Required action:
Only some lines are wanted. Transcribe, exactly, the lines below from the line with "old: turquoise vubonedil" up to and including the line with "new: grey natezaten".

Spatial object tracking data:

-- Opening Marker --

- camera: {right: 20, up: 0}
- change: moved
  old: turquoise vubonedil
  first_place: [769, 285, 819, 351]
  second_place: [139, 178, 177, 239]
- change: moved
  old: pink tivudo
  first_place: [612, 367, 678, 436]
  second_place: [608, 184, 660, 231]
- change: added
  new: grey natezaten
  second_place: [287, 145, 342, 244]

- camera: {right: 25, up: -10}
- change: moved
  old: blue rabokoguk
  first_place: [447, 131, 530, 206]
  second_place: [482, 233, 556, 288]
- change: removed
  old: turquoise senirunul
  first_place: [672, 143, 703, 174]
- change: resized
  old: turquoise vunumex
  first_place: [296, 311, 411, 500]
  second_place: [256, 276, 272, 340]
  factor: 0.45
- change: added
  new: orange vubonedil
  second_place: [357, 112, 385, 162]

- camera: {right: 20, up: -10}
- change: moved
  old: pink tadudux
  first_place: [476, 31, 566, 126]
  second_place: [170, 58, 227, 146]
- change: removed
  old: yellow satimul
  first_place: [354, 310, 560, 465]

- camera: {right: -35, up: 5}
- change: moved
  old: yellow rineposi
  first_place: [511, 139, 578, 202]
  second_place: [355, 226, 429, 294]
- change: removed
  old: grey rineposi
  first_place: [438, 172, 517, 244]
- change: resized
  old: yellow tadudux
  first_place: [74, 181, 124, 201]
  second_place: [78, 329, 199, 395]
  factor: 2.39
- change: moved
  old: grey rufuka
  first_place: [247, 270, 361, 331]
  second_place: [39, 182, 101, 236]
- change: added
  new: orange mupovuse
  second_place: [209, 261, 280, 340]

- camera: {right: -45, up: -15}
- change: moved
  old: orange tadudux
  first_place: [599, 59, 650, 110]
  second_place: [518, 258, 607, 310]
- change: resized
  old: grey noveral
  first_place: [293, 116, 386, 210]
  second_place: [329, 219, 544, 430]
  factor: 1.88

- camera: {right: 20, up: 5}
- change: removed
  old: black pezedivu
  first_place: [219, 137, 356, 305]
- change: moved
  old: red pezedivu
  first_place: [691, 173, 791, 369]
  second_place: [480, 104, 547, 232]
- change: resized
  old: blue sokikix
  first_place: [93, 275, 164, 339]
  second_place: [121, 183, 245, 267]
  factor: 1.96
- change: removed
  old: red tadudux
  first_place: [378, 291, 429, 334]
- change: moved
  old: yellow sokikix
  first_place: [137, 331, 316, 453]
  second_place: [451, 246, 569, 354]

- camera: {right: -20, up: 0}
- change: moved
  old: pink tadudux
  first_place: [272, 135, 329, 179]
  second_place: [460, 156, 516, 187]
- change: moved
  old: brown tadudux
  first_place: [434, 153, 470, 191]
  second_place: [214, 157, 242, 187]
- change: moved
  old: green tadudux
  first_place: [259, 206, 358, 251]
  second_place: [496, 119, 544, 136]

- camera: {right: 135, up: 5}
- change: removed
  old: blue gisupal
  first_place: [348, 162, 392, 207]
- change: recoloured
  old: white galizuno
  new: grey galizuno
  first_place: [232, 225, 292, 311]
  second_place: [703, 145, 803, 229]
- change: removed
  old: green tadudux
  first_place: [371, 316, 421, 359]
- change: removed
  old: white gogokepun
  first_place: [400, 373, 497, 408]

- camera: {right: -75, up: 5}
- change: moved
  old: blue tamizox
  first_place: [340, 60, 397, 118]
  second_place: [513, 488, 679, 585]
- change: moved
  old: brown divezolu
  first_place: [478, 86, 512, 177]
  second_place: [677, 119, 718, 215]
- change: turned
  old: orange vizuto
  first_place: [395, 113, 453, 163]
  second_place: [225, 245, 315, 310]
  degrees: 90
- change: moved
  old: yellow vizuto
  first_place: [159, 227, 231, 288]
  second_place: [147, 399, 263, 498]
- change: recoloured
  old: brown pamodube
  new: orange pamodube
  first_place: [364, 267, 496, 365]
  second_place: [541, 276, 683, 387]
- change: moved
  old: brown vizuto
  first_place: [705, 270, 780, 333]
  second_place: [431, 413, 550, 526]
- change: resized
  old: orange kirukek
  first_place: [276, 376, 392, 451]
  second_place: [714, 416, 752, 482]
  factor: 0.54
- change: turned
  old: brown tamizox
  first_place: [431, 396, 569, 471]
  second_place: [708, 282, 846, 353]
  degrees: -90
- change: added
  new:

-- Closing Marker --

Exercise answer:
  old: turquoise vubonedil
  first_place: [769, 285, 819, 351]
  second_place: [139, 178, 177, 239]
- change: moved
  old: pink tivudo
  first_place: [612, 367, 678, 436]
  second_place: [608, 184, 660, 231]
- change: added
  new: grey natezaten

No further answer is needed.